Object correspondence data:

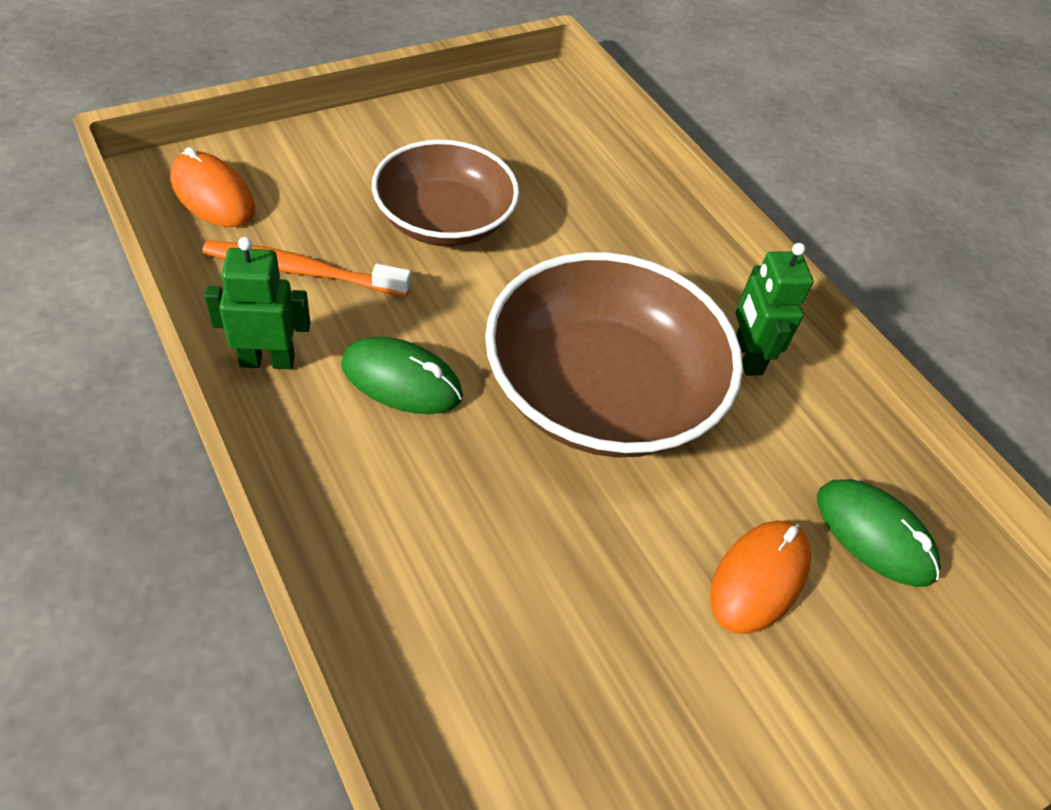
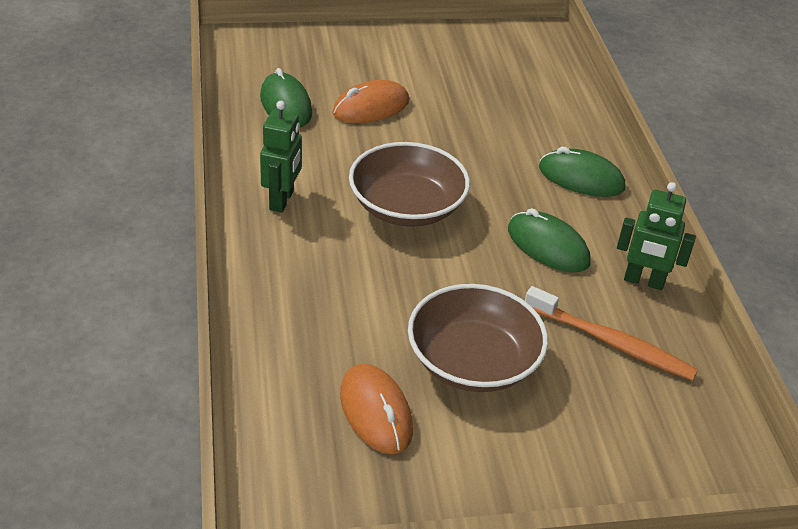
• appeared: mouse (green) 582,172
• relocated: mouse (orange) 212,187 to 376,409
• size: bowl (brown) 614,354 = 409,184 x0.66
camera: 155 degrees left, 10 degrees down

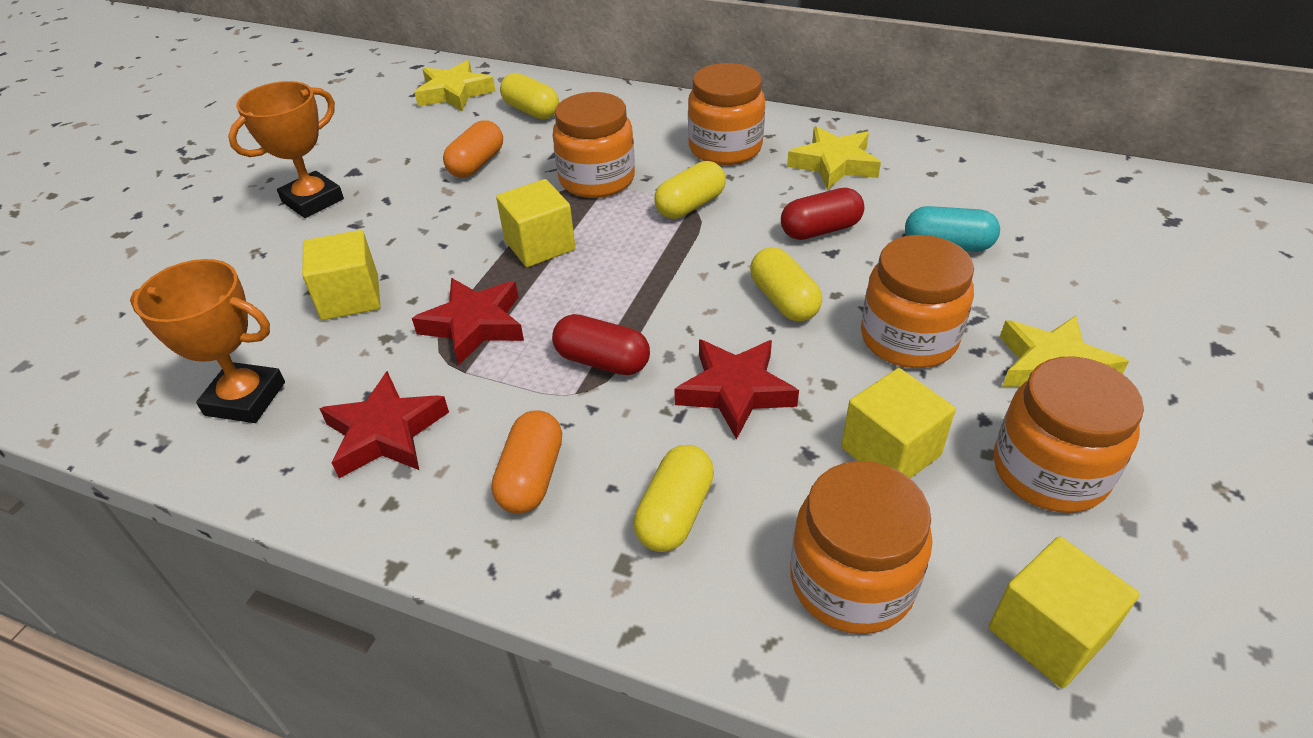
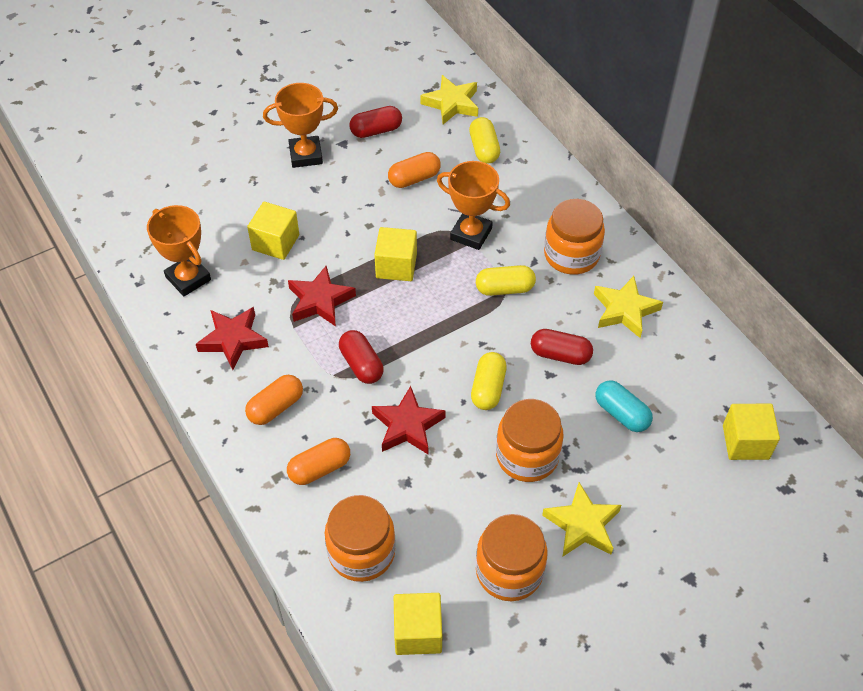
• appeared: capsule (red) 375,122
• relocated: cube (yellow) 898,423 to 751,432
• exchanged: jar (orange) 594,145 to trophy (orange) 473,205
• colour: capsule (yellow) 673,498 to capsule (orange) 318,461
camera: 35 degrees right, 10 degrees up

Your objective:
Report every line of the data above that contains the string "mouse" by copying it in full.

Written solution:
• appeared: mouse (green) 582,172
• relocated: mouse (orange) 212,187 to 376,409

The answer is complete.